→ TASK OBJECTIVE
Change each "moved" in the records to "shifted" and keep every other part of the lines the same.

### PROVIDED DATA ###

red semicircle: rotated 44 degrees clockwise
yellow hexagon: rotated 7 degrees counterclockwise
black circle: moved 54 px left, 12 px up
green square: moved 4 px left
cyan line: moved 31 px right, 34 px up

###

→ SOLUTION FOR THIS PROBLEM
red semicircle: rotated 44 degrees clockwise
yellow hexagon: rotated 7 degrees counterclockwise
black circle: shifted 54 px left, 12 px up
green square: shifted 4 px left
cyan line: shifted 31 px right, 34 px up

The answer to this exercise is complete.